* BEGIN Recorded information *

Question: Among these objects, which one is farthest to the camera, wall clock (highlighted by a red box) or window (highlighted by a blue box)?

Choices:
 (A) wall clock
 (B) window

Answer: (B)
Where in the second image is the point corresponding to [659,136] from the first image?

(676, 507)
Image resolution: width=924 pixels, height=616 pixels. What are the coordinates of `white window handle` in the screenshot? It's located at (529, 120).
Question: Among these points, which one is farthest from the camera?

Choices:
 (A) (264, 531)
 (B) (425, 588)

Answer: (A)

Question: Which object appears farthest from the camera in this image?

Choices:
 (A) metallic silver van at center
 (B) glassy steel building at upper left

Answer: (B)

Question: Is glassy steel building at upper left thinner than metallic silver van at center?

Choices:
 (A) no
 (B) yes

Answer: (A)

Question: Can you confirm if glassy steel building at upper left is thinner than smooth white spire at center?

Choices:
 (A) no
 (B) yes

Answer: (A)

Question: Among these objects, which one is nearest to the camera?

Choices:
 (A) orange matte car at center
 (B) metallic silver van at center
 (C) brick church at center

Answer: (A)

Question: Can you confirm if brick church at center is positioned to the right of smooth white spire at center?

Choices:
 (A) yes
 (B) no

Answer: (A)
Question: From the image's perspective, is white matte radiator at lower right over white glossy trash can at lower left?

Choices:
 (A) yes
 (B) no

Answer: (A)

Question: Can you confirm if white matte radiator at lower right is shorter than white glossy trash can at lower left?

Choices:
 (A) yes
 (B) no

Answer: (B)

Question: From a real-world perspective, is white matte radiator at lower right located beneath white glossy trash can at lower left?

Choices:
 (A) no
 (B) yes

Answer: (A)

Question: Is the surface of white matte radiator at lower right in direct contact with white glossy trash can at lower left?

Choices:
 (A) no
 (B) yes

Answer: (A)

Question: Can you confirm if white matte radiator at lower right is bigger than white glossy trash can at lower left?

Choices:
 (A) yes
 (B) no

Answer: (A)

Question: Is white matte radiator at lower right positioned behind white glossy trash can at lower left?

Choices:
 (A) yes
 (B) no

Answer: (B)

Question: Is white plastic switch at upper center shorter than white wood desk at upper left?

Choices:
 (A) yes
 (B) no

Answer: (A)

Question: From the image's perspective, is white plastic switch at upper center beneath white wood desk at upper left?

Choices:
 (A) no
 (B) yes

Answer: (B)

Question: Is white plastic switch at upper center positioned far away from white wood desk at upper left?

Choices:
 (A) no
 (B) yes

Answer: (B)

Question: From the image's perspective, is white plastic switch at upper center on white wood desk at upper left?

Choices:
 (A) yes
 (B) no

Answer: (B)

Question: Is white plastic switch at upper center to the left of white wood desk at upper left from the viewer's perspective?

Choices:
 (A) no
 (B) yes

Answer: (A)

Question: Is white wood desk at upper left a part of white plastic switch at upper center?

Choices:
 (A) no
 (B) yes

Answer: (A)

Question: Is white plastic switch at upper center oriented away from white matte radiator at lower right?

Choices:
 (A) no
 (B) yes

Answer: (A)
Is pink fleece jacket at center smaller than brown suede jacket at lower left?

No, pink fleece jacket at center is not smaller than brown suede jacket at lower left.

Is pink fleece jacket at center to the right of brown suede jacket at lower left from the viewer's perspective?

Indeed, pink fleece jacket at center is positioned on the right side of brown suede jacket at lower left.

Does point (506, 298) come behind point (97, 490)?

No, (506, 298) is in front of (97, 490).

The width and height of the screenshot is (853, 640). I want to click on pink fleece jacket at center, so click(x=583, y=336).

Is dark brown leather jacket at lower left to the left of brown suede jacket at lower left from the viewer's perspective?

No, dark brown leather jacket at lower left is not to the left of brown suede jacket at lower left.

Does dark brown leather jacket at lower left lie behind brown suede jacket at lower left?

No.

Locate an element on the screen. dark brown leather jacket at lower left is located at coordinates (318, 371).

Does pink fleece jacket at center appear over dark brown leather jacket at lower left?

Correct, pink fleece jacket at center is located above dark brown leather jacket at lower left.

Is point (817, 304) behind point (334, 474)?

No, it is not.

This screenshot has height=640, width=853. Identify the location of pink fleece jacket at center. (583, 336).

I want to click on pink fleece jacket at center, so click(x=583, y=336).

* END Recorded information *

**Aim**.
Please copy every one of the entries above word for word, keeping each line in its original order.

**The completed task**.
Question: Among these objects, which one is farthest to the camera, wall clock (highlighted by a red box) or window (highlighted by a blue box)?

Choices:
 (A) wall clock
 (B) window

Answer: (B)
Where in the second image is the point corresponding to [659,136] from the first image?

(676, 507)
Image resolution: width=924 pixels, height=616 pixels. What are the coordinates of `white window handle` in the screenshot? It's located at (529, 120).
Question: Among these points, which one is farthest from the camera?

Choices:
 (A) (264, 531)
 (B) (425, 588)

Answer: (A)

Question: Which object appears farthest from the camera in this image?

Choices:
 (A) metallic silver van at center
 (B) glassy steel building at upper left

Answer: (B)

Question: Is glassy steel building at upper left thinner than metallic silver van at center?

Choices:
 (A) no
 (B) yes

Answer: (A)

Question: Can you confirm if glassy steel building at upper left is thinner than smooth white spire at center?

Choices:
 (A) no
 (B) yes

Answer: (A)

Question: Among these objects, which one is nearest to the camera?

Choices:
 (A) orange matte car at center
 (B) metallic silver van at center
 (C) brick church at center

Answer: (A)

Question: Can you confirm if brick church at center is positioned to the right of smooth white spire at center?

Choices:
 (A) yes
 (B) no

Answer: (A)
Question: From the image's perspective, is white matte radiator at lower right over white glossy trash can at lower left?

Choices:
 (A) yes
 (B) no

Answer: (A)

Question: Can you confirm if white matte radiator at lower right is shorter than white glossy trash can at lower left?

Choices:
 (A) yes
 (B) no

Answer: (B)

Question: From a real-world perspective, is white matte radiator at lower right located beneath white glossy trash can at lower left?

Choices:
 (A) no
 (B) yes

Answer: (A)

Question: Is the surface of white matte radiator at lower right in direct contact with white glossy trash can at lower left?

Choices:
 (A) no
 (B) yes

Answer: (A)

Question: Can you confirm if white matte radiator at lower right is bigger than white glossy trash can at lower left?

Choices:
 (A) yes
 (B) no

Answer: (A)

Question: Is white matte radiator at lower right positioned behind white glossy trash can at lower left?

Choices:
 (A) yes
 (B) no

Answer: (B)

Question: Is white plastic switch at upper center shorter than white wood desk at upper left?

Choices:
 (A) yes
 (B) no

Answer: (A)

Question: From the image's perspective, is white plastic switch at upper center beneath white wood desk at upper left?

Choices:
 (A) no
 (B) yes

Answer: (B)

Question: Is white plastic switch at upper center positioned far away from white wood desk at upper left?

Choices:
 (A) no
 (B) yes

Answer: (B)

Question: From the image's perspective, is white plastic switch at upper center on white wood desk at upper left?

Choices:
 (A) yes
 (B) no

Answer: (B)

Question: Is white plastic switch at upper center to the left of white wood desk at upper left from the viewer's perspective?

Choices:
 (A) no
 (B) yes

Answer: (A)

Question: Is white wood desk at upper left a part of white plastic switch at upper center?

Choices:
 (A) no
 (B) yes

Answer: (A)

Question: Is white plastic switch at upper center oriented away from white matte radiator at lower right?

Choices:
 (A) no
 (B) yes

Answer: (A)
Is pink fleece jacket at center smaller than brown suede jacket at lower left?

No, pink fleece jacket at center is not smaller than brown suede jacket at lower left.

Is pink fleece jacket at center to the right of brown suede jacket at lower left from the viewer's perspective?

Indeed, pink fleece jacket at center is positioned on the right side of brown suede jacket at lower left.

Does point (506, 298) come behind point (97, 490)?

No, (506, 298) is in front of (97, 490).

The width and height of the screenshot is (853, 640). I want to click on pink fleece jacket at center, so click(x=583, y=336).

Is dark brown leather jacket at lower left to the left of brown suede jacket at lower left from the viewer's perspective?

No, dark brown leather jacket at lower left is not to the left of brown suede jacket at lower left.

Does dark brown leather jacket at lower left lie behind brown suede jacket at lower left?

No.

Locate an element on the screen. dark brown leather jacket at lower left is located at coordinates (318, 371).

Does pink fleece jacket at center appear over dark brown leather jacket at lower left?

Correct, pink fleece jacket at center is located above dark brown leather jacket at lower left.

Is point (817, 304) behind point (334, 474)?

No, it is not.

This screenshot has height=640, width=853. Identify the location of pink fleece jacket at center. (583, 336).

I want to click on pink fleece jacket at center, so click(x=583, y=336).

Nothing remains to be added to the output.